• JOB ITEM:
Omit images. Retype all entries verbatim.

• WORKING DATA:

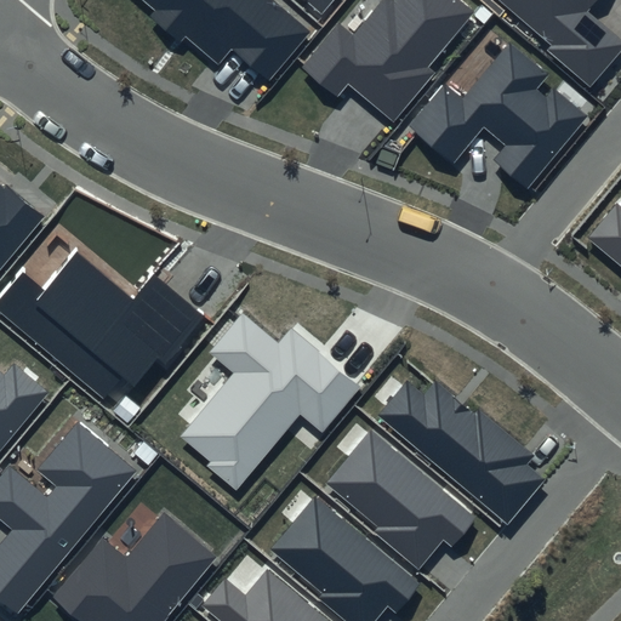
[(294,15),(275,0),(146,0),(193,39),(206,23),(252,62),(294,15)]
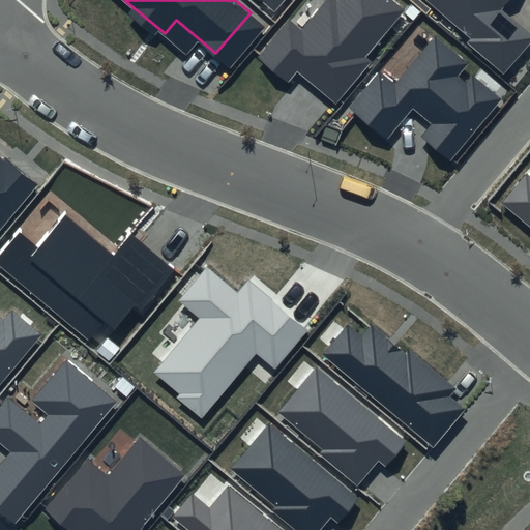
[(317,0),(299,22),(288,12),(260,46),(284,65),(296,50),(335,84),(366,48),(359,38),(391,0),(317,0)]
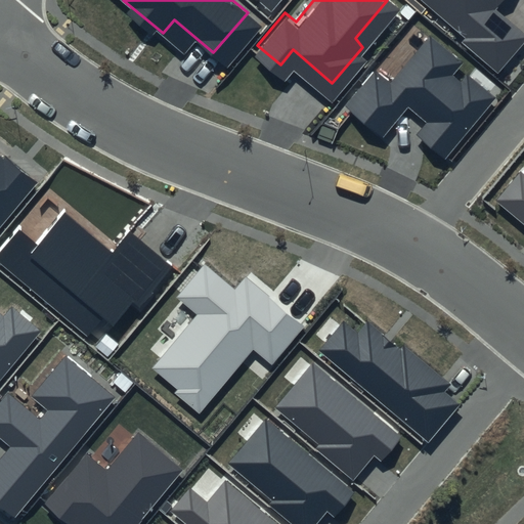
[(491,0),(409,0),(491,70),(522,35),(487,5),(491,0)]
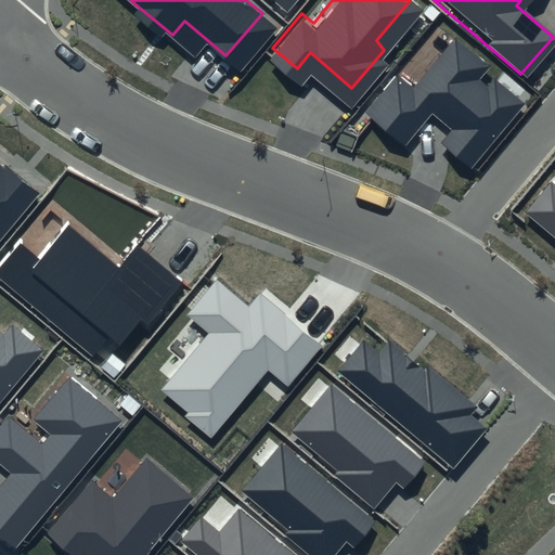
[(513,106),(446,51),(405,98),(387,81),(357,118),(392,149),(421,115),(444,136),(435,146),(460,168),(513,106)]
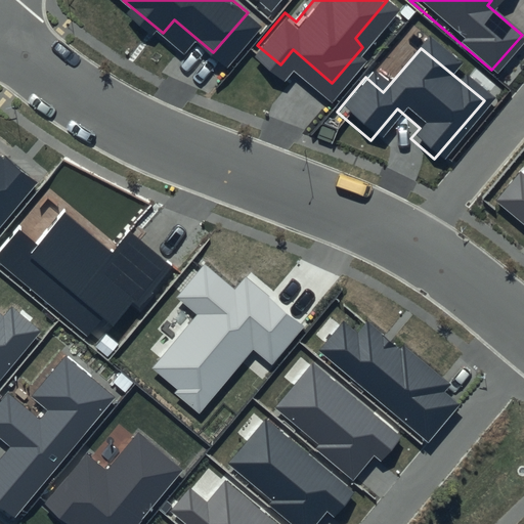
[(0,213),(39,169),(0,135),(0,213)]
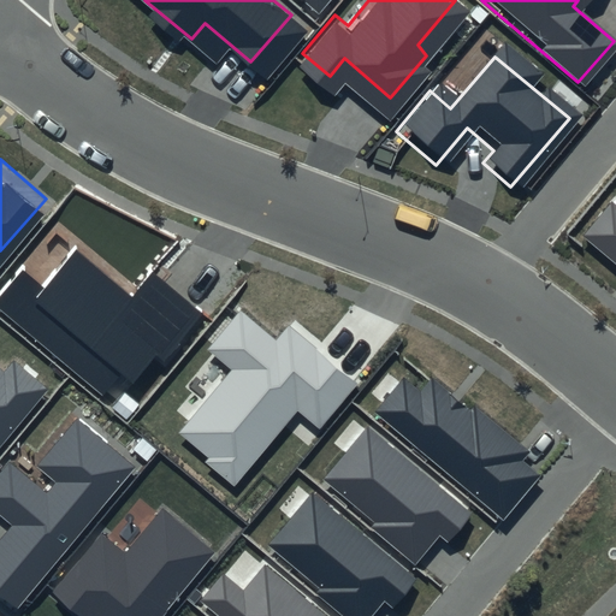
[(615,205),(610,200),(569,248),(615,288),(615,205)]
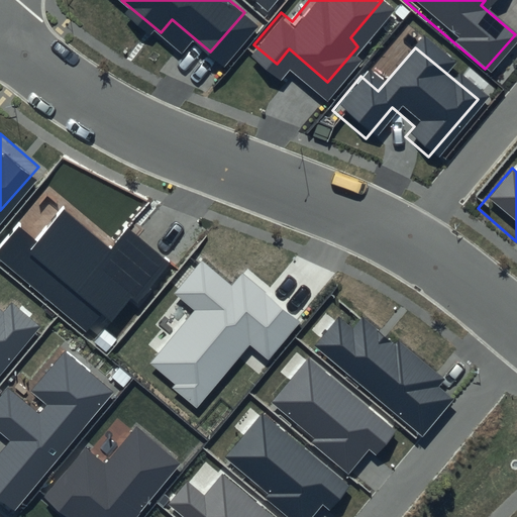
[(109,249),(63,209),(36,240),(18,225),(0,245),(0,259),(87,332),(102,314),(111,321),(130,298),(138,305),(174,265),(128,226),(109,249)]
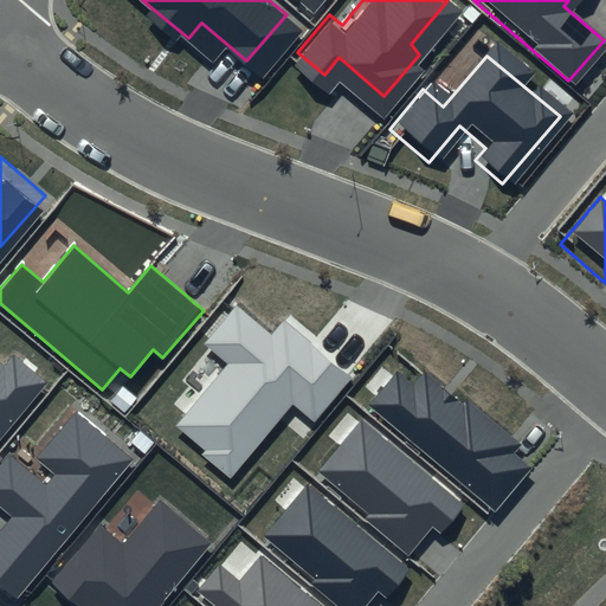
[(352,376),(284,321),(271,335),(237,307),(205,345),(229,363),(175,426),(205,451),(202,455),(231,478),(292,405),(313,423),(352,376)]
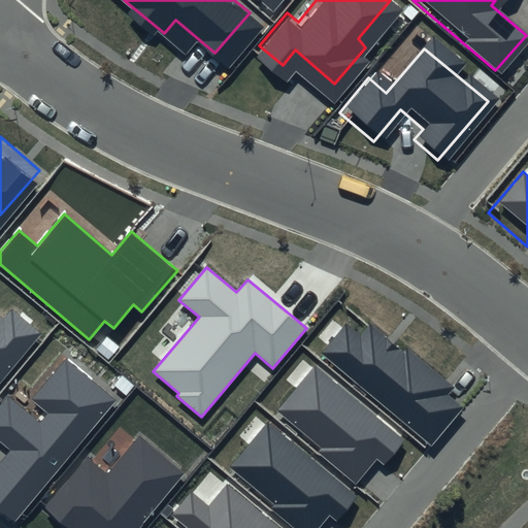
[(0,370),(38,326),(6,299),(0,305),(0,370)]
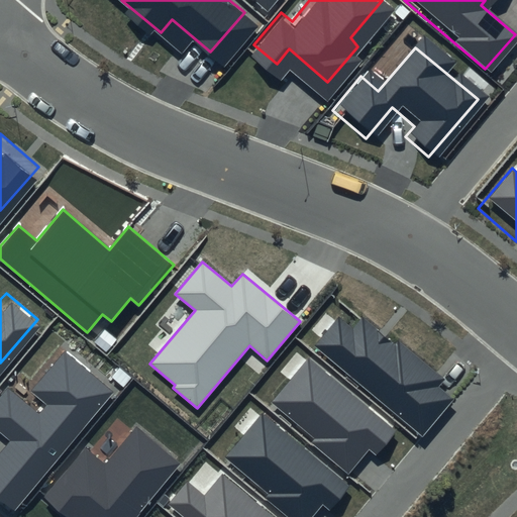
[(314,346),(422,436),(453,399),(438,386),(444,379),(398,340),(395,344),(363,317),(353,328),(338,316),(314,346)]
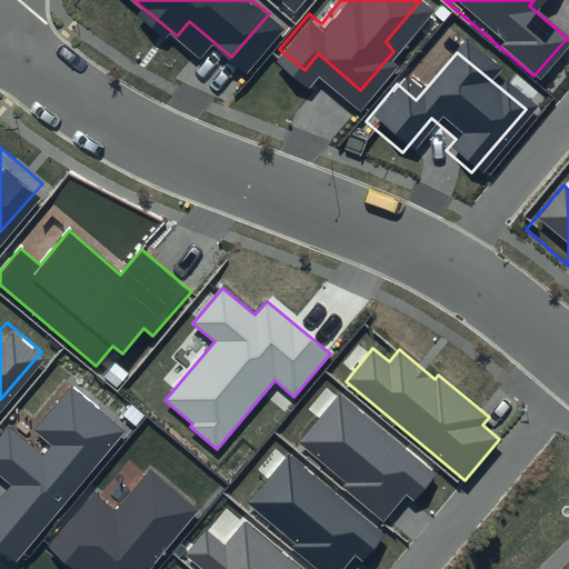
[(126,429),(71,385),(33,430),(51,446),(43,456),(9,428),(0,439),(0,476),(9,483),(0,493),(0,549),(16,562),(126,429)]
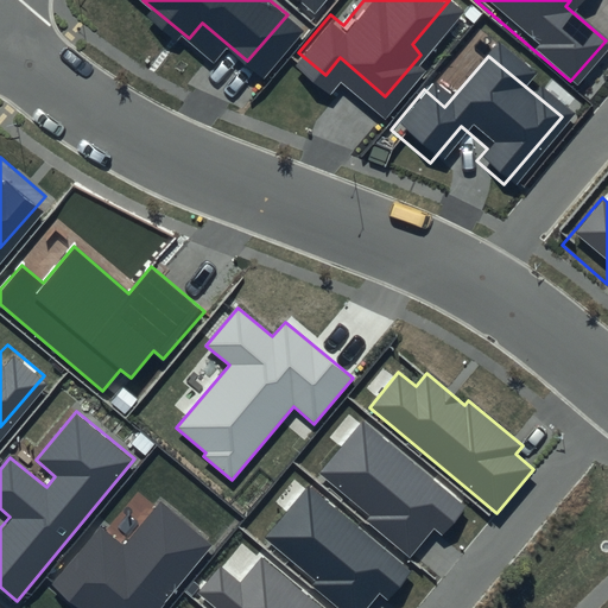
[(363,420),(321,473),(372,515),(367,521),(412,557),(435,529),(443,536),(468,506),(363,420)]
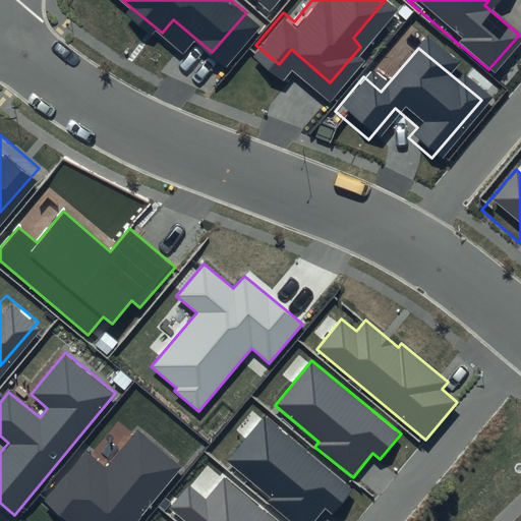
[(264,416),(226,461),(271,498),(267,503),(289,520),(314,520),(325,509),(332,515),(352,489),(264,416)]
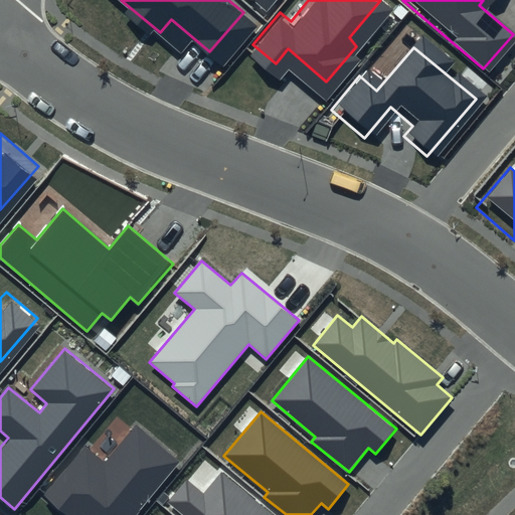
[(83,447),(44,494),(70,514),(134,514),(178,461),(135,425),(105,463),(83,447)]
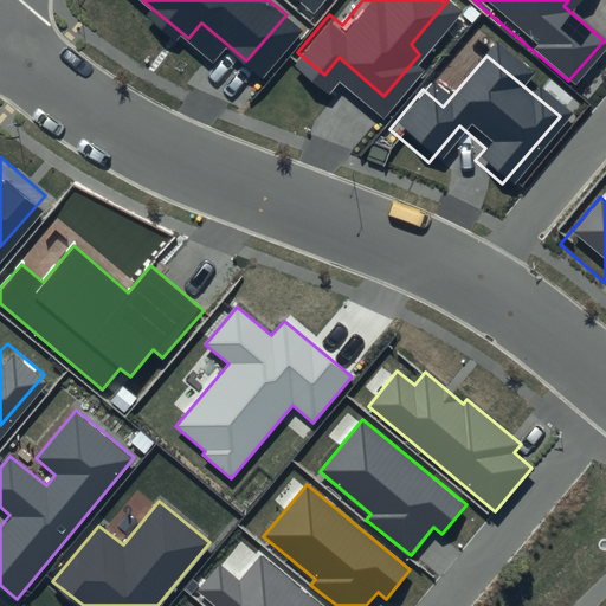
[(220,562),(198,590),(217,605),(323,605),(262,554),(240,580),(220,562)]
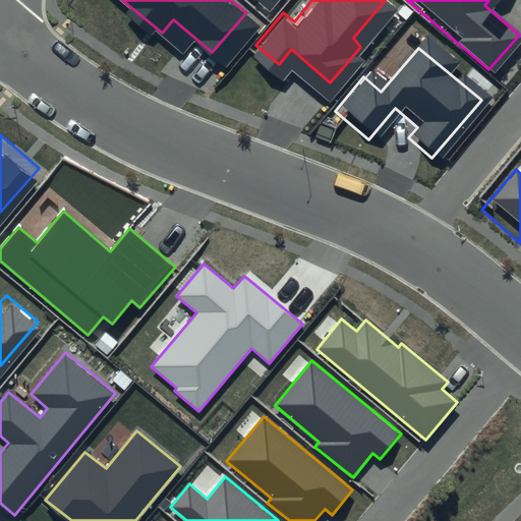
All buildings are outlined.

• WORKED SOLUTION:
[(294,15),(275,0),(146,0),(193,39),(206,23),(252,62),(294,15)]
[(317,0),(299,22),(288,12),(260,46),(284,65),(296,50),(335,84),(366,48),(359,38),(391,0),(317,0)]
[(491,0),(409,0),(491,70),(522,35),(487,5),(491,0)]
[(513,106),(446,51),(405,98),(387,81),(357,118),(392,149),(421,115),(444,136),(435,146),(460,168),(513,106)]
[(0,213),(39,169),(0,135),(0,213)]
[(615,205),(610,200),(569,248),(615,288),(615,205)]
[(109,249),(63,209),(36,240),(18,225),(0,245),(0,259),(87,332),(102,314),(111,321),(130,298),(138,305),(174,265),(128,226),(109,249)]
[(352,376),(284,321),(271,335),(237,307),(205,345),(229,363),(175,426),(205,451),(202,455),(231,478),(292,405),(313,423),(352,376)]
[(0,370),(38,326),(6,299),(0,305),(0,370)]
[(314,346),(422,436),(453,399),(438,386),(444,379),(398,340),(395,344),(363,317),(353,328),(338,316),(314,346)]
[(126,429),(71,385),(33,430),(51,446),(43,456),(9,428),(0,439),(0,476),(9,483),(0,493),(0,549),(16,562),(126,429)]
[(363,420),(321,473),(372,515),(367,521),(412,557),(435,529),(443,536),(468,506),(363,420)]
[(264,416),(226,461),(271,498),(267,503),(289,520),(314,520),(325,509),(332,515),(352,489),(264,416)]
[(83,447),(44,494),(70,514),(134,514),(178,461),(135,425),(105,463),(83,447)]
[(220,562),(198,590),(217,605),(323,605),(262,554),(240,580),(220,562)]
All buildings are outlined.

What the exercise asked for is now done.